EXERCISE: Copy every line of the data below word for word, but leave out the pictures.

=-=-=-=-=

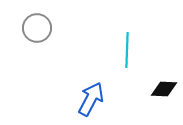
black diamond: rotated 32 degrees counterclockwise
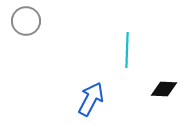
gray circle: moved 11 px left, 7 px up
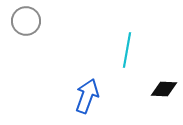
cyan line: rotated 8 degrees clockwise
blue arrow: moved 4 px left, 3 px up; rotated 8 degrees counterclockwise
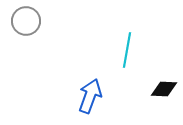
blue arrow: moved 3 px right
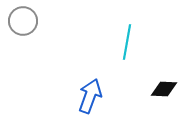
gray circle: moved 3 px left
cyan line: moved 8 px up
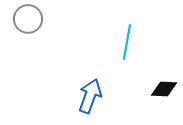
gray circle: moved 5 px right, 2 px up
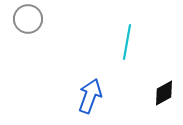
black diamond: moved 4 px down; rotated 32 degrees counterclockwise
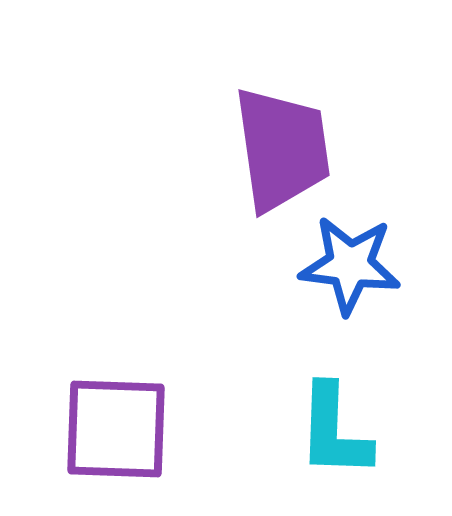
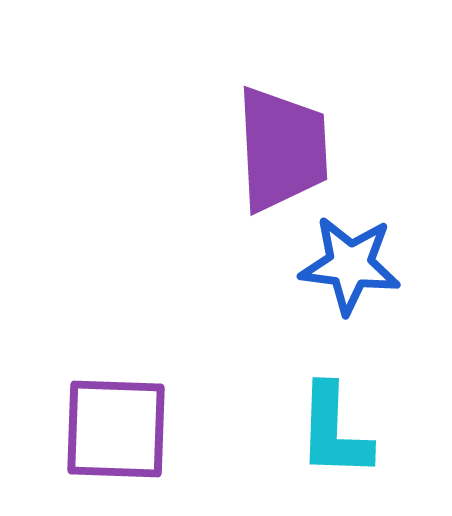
purple trapezoid: rotated 5 degrees clockwise
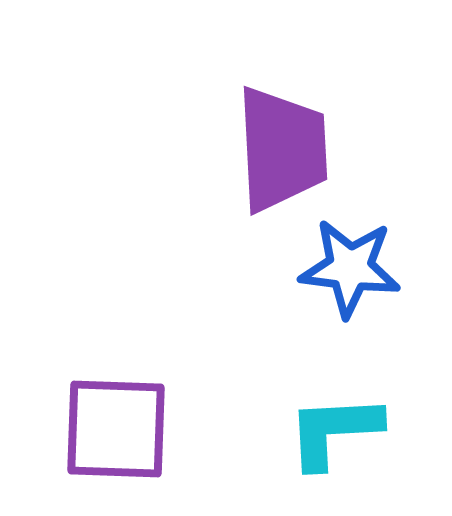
blue star: moved 3 px down
cyan L-shape: rotated 85 degrees clockwise
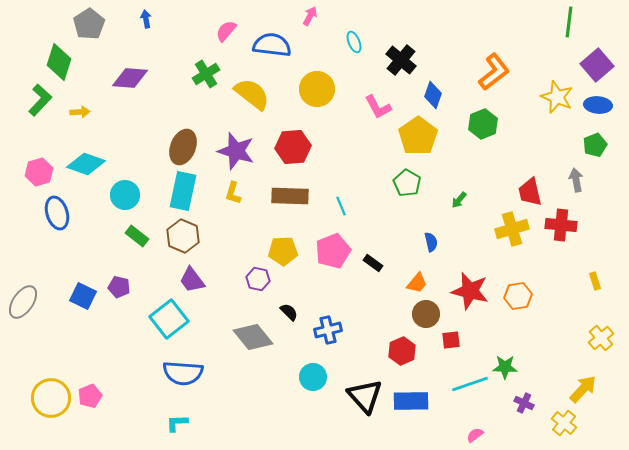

=-=-=-=-=

TASK SOLUTION:
black diamond: rotated 32 degrees counterclockwise
gray circle: moved 11 px left, 7 px up
cyan line: rotated 8 degrees clockwise
blue arrow: moved 4 px left, 3 px up; rotated 8 degrees counterclockwise
blue arrow: moved 3 px right
gray circle: moved 3 px left
cyan line: moved 8 px up
gray circle: moved 5 px right, 2 px up
black diamond: moved 4 px down; rotated 32 degrees counterclockwise
purple trapezoid: rotated 5 degrees clockwise
blue star: moved 3 px down
cyan L-shape: rotated 85 degrees clockwise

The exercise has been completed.